ACTIVITY » The answer must be an exact copy of the entries that follow, with all images removed.

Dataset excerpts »
____

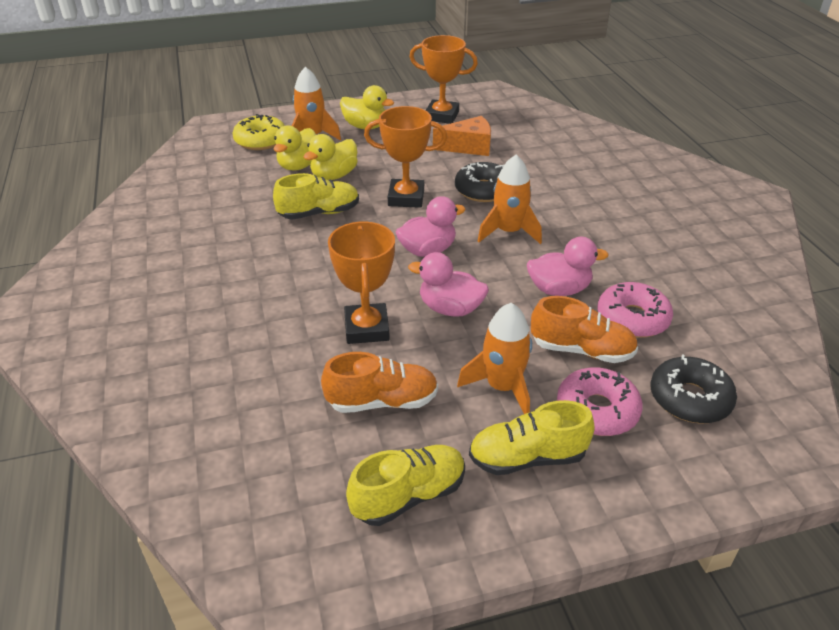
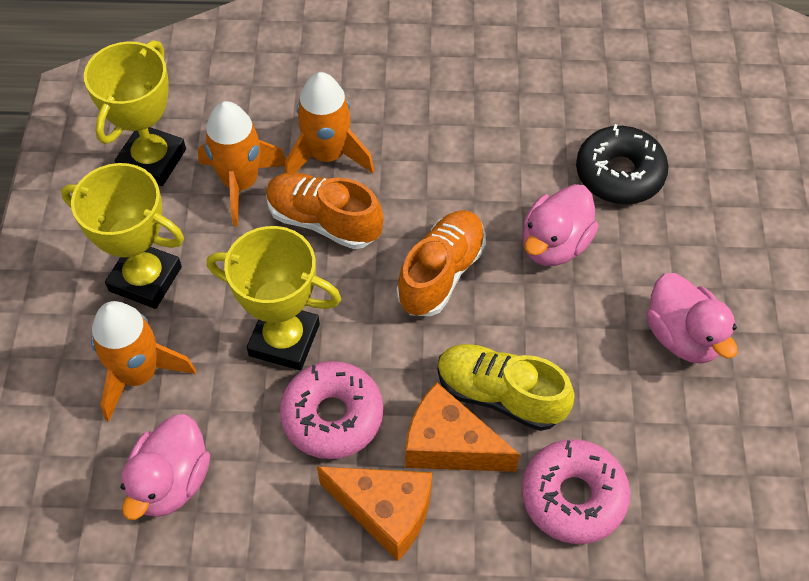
black donut: 2 -> 1
orange cheese: 1 -> 2
orange trophy: 3 -> 0
yellow donut: 1 -> 0
yellow duck: 3 -> 0
yellow shoe: 3 -> 1
yellow trophy: 0 -> 3

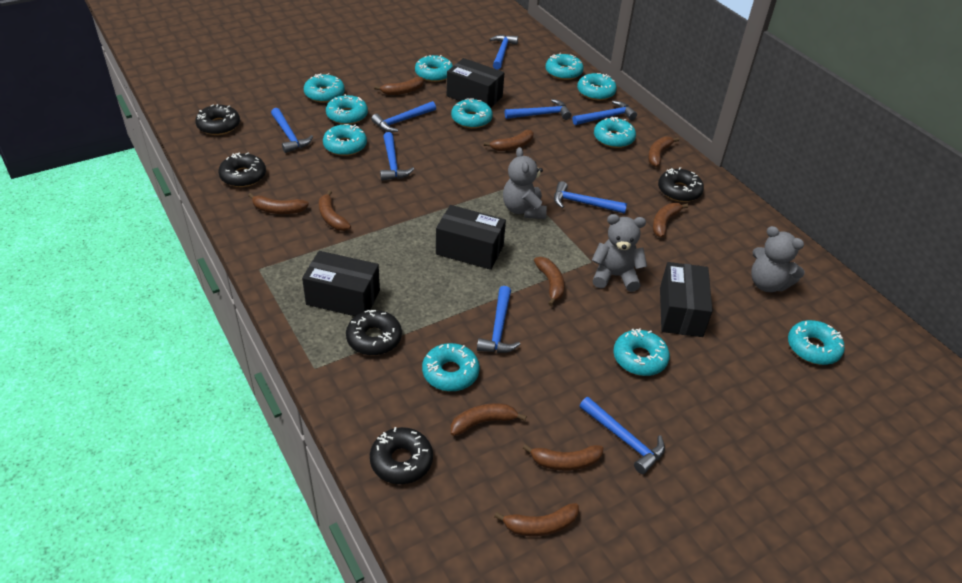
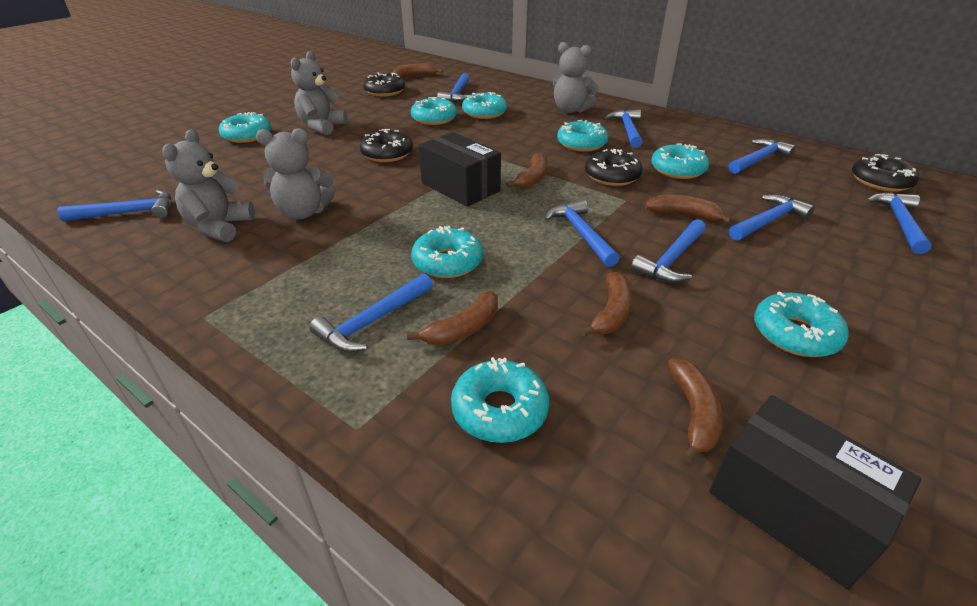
black box: 4 -> 2
black donut: 5 -> 4
brown banana: 10 -> 6
grey teddy bear: 3 -> 4
turquoise donut: 11 -> 8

____

WRITTEN RESPONSE »
black donut: 2 -> 1
orange cheese: 1 -> 2
orange trophy: 3 -> 0
yellow donut: 1 -> 0
yellow duck: 3 -> 0
yellow shoe: 3 -> 1
yellow trophy: 0 -> 3

black box: 4 -> 2
black donut: 5 -> 4
brown banana: 10 -> 6
grey teddy bear: 3 -> 4
turquoise donut: 11 -> 8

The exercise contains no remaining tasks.